### Work order:
With the pictures left out, write every entry down exactly.

::::

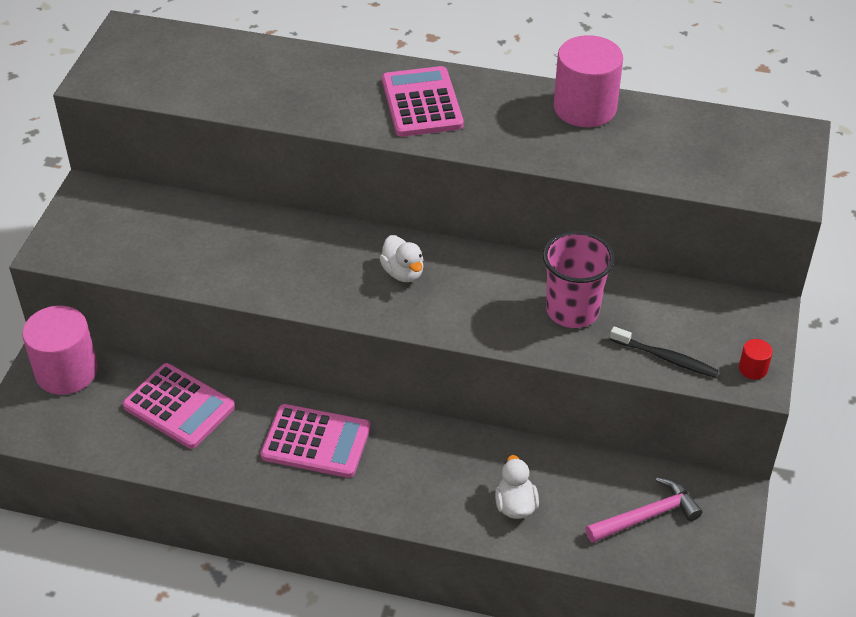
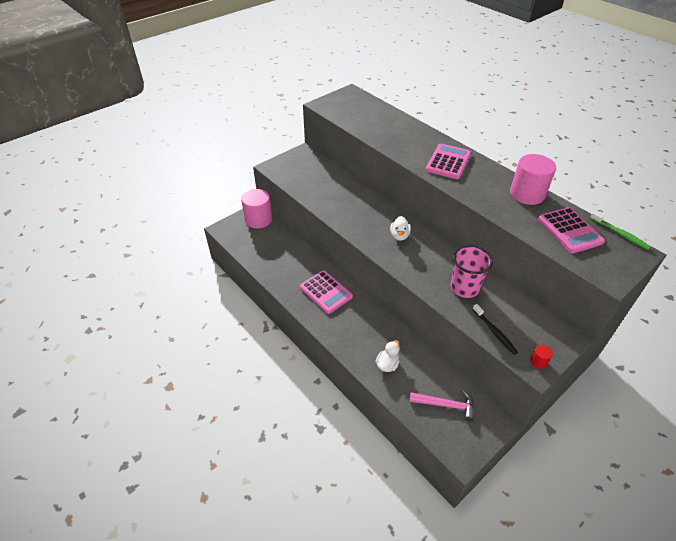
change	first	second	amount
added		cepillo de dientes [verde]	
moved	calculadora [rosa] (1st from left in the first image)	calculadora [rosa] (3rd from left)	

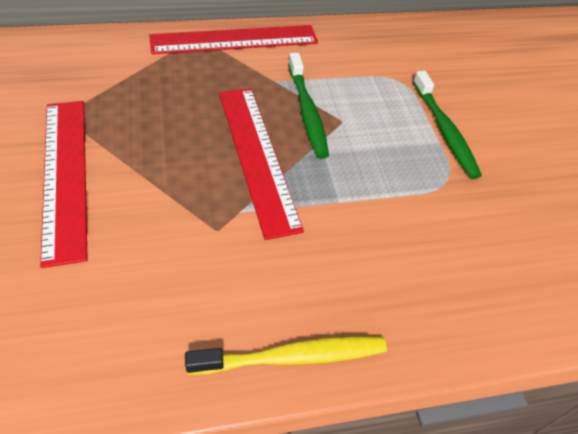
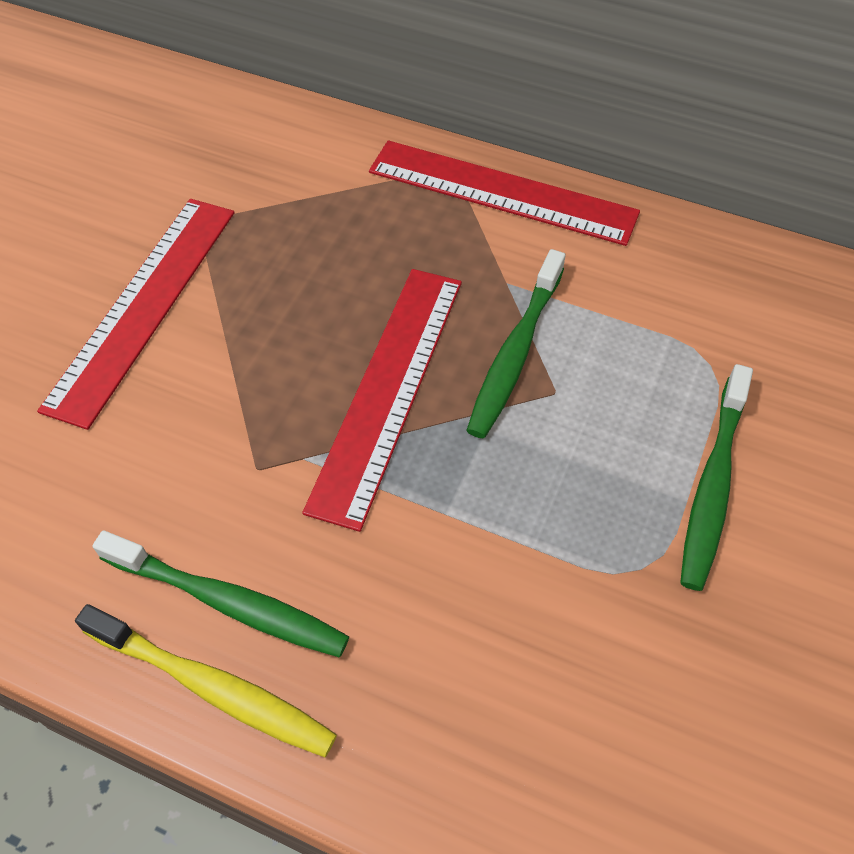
change	first	second	amount
added		cepillo de dientes [verde] (1st from left)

::::

### Solution to this problem:
change	first	second	amount
added		cepillo de dientes [verde]	
moved	calculadora [rosa] (1st from left in the first image)	calculadora [rosa] (3rd from left)	

change	first	second	amount
added		cepillo de dientes [verde] (1st from left)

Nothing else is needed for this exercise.